* Data to process:
▼
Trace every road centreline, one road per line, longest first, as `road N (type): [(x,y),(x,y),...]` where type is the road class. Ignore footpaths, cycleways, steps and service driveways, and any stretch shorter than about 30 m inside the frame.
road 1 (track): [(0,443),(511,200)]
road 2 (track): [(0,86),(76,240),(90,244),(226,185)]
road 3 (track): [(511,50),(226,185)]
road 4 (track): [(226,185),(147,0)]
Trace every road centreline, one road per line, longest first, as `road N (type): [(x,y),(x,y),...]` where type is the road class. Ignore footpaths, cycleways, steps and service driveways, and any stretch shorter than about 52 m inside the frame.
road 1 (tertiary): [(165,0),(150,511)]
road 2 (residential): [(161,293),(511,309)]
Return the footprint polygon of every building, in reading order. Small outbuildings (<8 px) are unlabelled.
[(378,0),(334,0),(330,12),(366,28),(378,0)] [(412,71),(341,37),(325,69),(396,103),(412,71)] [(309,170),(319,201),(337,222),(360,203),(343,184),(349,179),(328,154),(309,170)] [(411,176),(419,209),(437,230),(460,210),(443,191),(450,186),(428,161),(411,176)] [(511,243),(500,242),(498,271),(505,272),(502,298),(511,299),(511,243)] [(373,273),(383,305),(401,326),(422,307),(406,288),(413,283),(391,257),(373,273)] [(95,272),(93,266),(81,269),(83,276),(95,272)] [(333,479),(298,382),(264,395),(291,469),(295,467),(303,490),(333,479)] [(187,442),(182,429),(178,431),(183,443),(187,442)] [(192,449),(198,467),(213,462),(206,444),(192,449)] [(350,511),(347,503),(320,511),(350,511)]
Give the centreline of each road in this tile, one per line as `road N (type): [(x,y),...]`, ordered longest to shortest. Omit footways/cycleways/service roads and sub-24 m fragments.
▲
* Description of the task: Reproduce verbatim the entries beginning with the line that contains "52 m inside the frame." and ending with the line that contains "road 2 (residential): [(161,293),(511,309)]", including both of those lines.

* Problem solution:
Trace every road centreline, one road per line, longest first, as `road N (type): [(x,y),(x,y),...]` where type is the road class. Ignore footpaths, cycleways, steps and service driveways, and any stretch shorter than about 52 m inside the frame.
road 1 (tertiary): [(165,0),(150,511)]
road 2 (residential): [(161,293),(511,309)]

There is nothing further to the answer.